- [Supplied data]
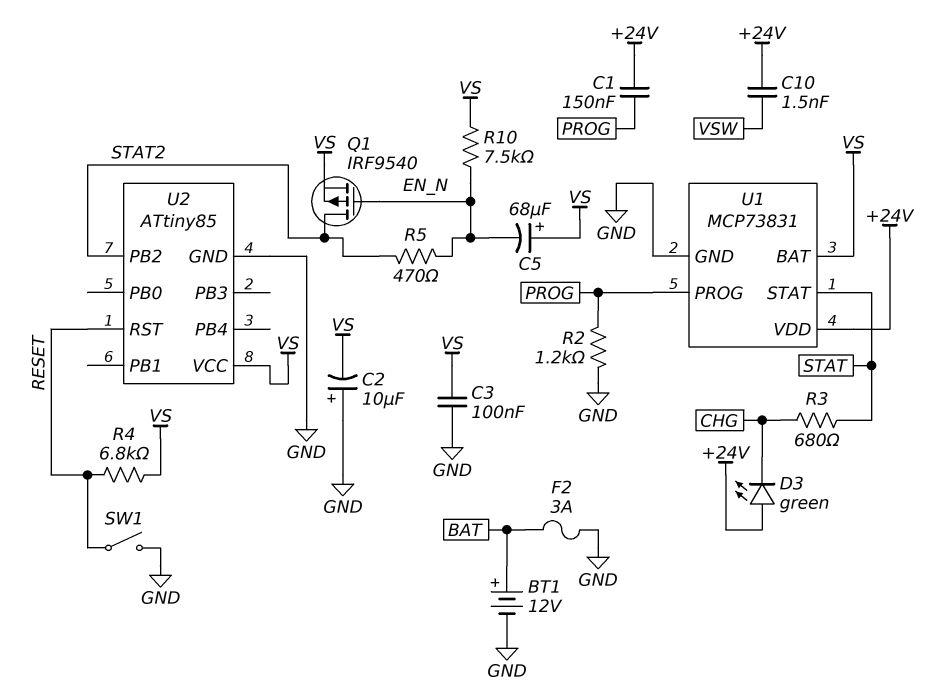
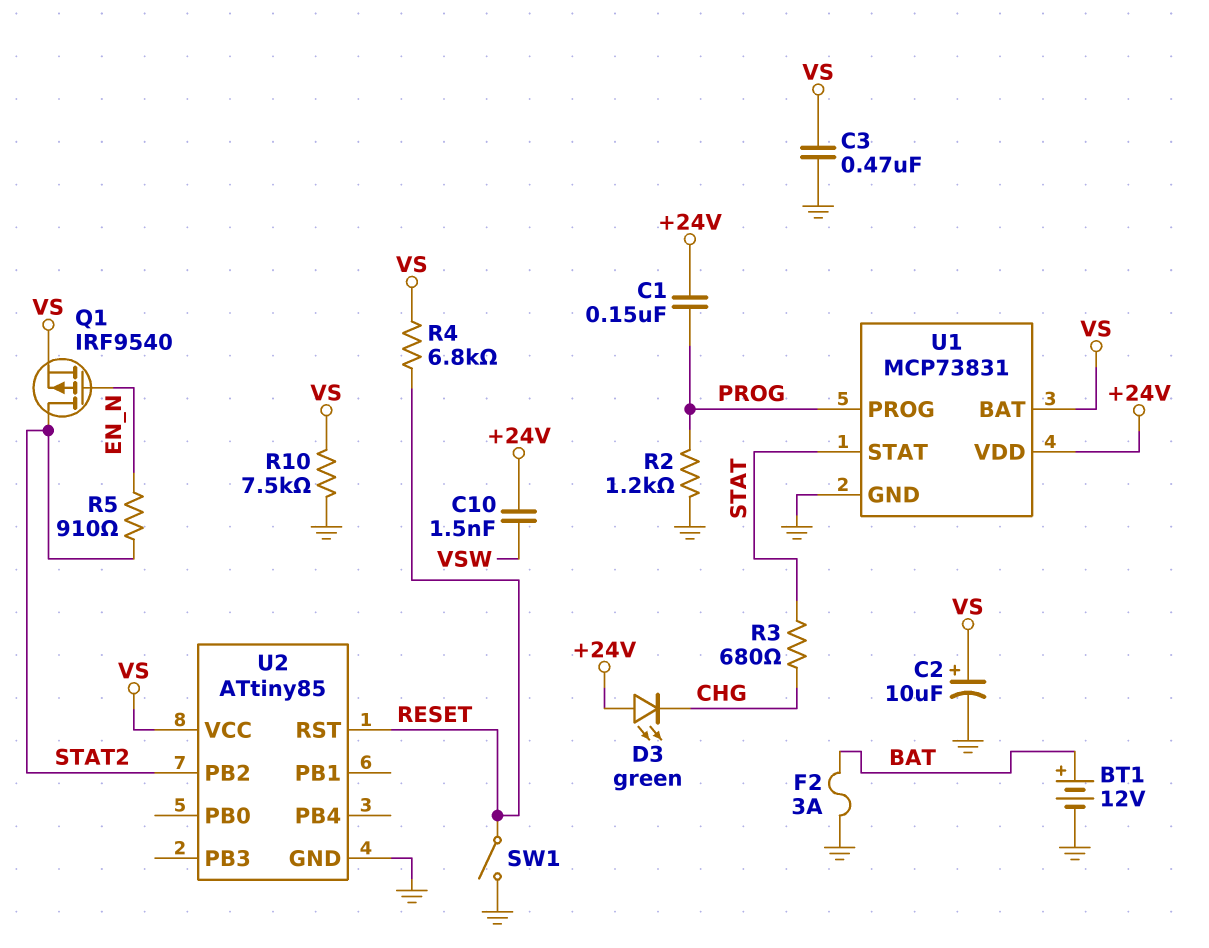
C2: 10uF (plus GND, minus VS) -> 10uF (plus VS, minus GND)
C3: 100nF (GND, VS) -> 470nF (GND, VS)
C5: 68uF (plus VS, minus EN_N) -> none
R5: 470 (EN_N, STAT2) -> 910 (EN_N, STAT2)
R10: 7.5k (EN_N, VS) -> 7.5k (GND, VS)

- [Task to carry out]
Return every entry word for word, leaving the pictures out.

- [Output]
C2: 10uF (plus GND, minus VS) -> 10uF (plus VS, minus GND)
C3: 100nF (GND, VS) -> 470nF (GND, VS)
C5: 68uF (plus VS, minus EN_N) -> none
R5: 470 (EN_N, STAT2) -> 910 (EN_N, STAT2)
R10: 7.5k (EN_N, VS) -> 7.5k (GND, VS)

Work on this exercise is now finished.